Input material START
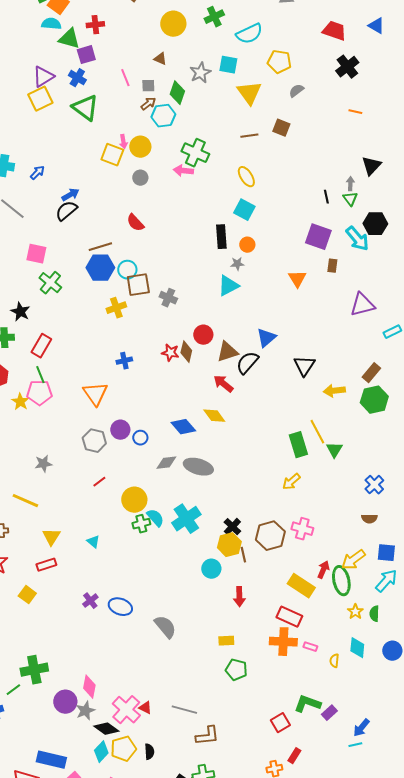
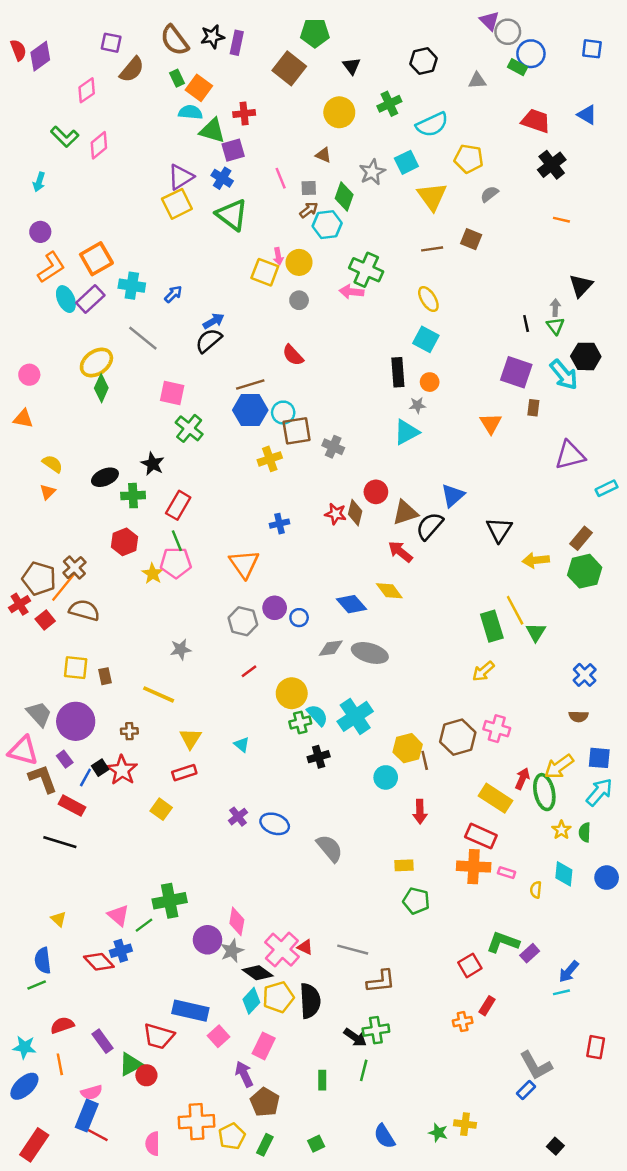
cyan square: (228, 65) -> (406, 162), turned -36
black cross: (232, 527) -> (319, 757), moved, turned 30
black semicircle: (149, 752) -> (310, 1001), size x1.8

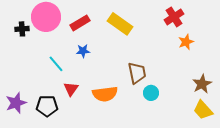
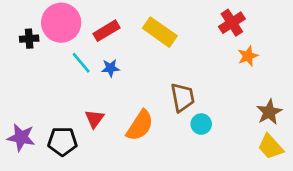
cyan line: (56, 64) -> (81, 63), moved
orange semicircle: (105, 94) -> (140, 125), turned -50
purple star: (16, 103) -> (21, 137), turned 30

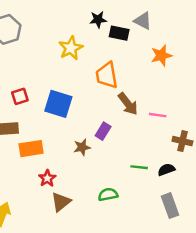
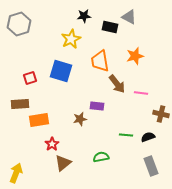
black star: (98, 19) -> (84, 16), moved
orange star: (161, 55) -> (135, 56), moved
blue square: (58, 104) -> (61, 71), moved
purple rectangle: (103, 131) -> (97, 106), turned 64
Input material END
Work request:
Going line by line through the data, tally each one that includes the string "turned", and answer with the tally only.

Exercise output:
5